Request: Rewrite the stretch from the line containing "This is a 0.2" through the line containing "road 4 (tertiary): [(417,121),(480,167),(511,203)]", replacing "centreline" with "center line" and leaving everything else unchanged.

Input data:
++++

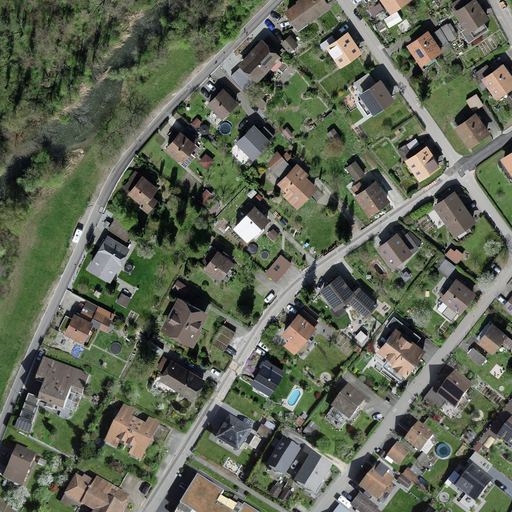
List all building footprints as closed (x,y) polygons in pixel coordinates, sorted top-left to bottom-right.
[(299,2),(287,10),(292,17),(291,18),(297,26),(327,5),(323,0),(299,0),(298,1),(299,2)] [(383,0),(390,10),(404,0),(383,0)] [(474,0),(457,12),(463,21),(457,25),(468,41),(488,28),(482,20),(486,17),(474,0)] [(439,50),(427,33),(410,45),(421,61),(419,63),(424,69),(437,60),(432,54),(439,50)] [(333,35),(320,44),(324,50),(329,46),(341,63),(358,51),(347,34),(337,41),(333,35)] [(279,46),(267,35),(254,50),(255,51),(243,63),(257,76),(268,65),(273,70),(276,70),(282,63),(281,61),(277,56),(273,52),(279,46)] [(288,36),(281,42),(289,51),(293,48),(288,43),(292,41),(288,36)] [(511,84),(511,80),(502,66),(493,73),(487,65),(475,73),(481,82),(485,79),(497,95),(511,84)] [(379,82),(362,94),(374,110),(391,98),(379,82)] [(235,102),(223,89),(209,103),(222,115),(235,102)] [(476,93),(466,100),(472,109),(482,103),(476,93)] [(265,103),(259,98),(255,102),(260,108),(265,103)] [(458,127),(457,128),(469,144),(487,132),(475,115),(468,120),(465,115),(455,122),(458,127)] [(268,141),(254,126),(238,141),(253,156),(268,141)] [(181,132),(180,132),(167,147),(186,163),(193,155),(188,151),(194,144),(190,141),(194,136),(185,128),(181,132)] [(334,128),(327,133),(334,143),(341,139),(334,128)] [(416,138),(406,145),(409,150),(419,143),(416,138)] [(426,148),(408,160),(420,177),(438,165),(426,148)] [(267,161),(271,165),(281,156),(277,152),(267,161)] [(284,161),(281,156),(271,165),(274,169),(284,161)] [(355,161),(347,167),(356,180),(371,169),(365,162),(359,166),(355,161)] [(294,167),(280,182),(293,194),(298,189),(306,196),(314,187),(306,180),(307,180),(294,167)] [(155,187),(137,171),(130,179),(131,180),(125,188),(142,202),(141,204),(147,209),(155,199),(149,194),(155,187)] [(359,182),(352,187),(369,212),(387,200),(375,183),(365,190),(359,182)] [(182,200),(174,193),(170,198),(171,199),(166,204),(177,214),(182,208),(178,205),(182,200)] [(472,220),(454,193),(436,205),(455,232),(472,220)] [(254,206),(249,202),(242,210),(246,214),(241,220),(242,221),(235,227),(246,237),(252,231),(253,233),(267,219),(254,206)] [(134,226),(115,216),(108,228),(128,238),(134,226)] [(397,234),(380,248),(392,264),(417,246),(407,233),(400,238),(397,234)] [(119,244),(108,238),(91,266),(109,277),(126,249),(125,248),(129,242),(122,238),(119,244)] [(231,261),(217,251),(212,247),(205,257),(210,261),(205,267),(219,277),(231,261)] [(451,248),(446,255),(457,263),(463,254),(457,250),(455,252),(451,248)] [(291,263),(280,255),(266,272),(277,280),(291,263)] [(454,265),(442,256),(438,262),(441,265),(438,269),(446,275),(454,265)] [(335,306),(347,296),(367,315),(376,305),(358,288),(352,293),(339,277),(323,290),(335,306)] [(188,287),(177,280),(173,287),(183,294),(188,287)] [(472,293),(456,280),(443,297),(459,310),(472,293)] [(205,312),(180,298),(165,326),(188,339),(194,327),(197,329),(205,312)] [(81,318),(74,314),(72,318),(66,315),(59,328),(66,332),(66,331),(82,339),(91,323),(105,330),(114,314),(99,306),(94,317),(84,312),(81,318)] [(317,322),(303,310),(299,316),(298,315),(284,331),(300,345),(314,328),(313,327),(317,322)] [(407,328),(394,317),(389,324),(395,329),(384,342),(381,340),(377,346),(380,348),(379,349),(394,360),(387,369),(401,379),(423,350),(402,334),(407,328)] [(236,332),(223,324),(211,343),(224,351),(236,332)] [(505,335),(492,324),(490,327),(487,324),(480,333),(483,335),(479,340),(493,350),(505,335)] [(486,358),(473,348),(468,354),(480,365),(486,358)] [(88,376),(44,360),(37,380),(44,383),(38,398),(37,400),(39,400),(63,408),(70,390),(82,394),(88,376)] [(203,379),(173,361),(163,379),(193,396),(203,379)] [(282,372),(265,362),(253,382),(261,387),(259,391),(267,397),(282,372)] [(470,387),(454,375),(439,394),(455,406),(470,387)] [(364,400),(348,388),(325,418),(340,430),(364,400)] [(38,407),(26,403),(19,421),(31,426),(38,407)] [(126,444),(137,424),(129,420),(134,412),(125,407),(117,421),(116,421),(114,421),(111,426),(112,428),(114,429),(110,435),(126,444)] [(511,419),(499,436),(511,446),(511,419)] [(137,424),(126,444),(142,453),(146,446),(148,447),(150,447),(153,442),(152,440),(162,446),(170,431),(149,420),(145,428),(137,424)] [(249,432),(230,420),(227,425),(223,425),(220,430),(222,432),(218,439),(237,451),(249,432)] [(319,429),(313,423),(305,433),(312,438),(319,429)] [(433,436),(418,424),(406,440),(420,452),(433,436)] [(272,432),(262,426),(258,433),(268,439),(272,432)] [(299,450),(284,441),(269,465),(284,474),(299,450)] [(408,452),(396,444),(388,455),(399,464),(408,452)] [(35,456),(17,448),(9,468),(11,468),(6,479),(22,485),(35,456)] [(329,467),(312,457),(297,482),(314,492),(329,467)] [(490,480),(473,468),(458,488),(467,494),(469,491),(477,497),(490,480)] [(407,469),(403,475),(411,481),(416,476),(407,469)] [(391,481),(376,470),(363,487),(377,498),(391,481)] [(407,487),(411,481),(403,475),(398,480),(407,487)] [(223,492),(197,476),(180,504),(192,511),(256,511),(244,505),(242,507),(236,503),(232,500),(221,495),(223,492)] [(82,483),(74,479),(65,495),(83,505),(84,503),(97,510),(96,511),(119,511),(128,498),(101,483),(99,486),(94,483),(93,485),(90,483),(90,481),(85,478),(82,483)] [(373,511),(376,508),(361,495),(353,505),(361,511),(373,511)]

++++

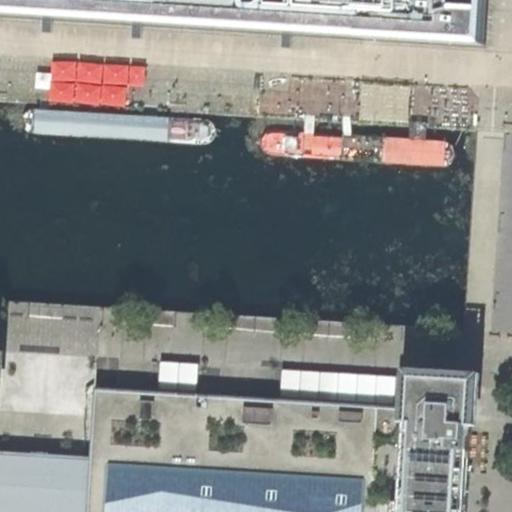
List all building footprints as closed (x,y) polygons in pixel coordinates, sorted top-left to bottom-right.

++++

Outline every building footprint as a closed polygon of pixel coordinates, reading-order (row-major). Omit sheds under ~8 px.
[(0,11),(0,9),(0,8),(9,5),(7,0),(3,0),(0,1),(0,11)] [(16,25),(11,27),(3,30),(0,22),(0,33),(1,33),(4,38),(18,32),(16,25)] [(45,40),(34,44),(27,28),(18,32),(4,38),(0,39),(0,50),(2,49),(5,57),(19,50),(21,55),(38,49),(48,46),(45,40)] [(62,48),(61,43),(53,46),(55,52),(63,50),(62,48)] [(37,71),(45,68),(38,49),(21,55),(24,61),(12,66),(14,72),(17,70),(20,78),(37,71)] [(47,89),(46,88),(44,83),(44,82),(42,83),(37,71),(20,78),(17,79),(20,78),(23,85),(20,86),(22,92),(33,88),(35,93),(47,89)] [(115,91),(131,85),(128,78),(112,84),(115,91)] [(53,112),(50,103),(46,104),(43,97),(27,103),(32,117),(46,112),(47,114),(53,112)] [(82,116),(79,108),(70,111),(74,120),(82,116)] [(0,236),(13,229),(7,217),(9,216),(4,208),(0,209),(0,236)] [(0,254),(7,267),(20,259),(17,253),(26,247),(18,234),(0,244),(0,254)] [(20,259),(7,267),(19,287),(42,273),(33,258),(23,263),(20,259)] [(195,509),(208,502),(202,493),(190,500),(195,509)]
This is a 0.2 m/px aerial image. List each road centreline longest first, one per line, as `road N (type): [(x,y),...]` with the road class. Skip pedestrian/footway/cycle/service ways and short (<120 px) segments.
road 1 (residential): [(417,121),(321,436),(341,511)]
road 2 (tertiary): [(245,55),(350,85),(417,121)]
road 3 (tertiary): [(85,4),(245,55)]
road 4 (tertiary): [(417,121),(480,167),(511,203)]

++++

Written reply:
This is a 0.2 m/px aerial image. List each road center line longest first, one per line, as `road N (type): [(x,y),...]` with the road class. Skip pedestrian/footway/cycle/service ways and short (<120 px) segments.
road 1 (residential): [(417,121),(321,436),(341,511)]
road 2 (tertiary): [(245,55),(350,85),(417,121)]
road 3 (tertiary): [(85,4),(245,55)]
road 4 (tertiary): [(417,121),(480,167),(511,203)]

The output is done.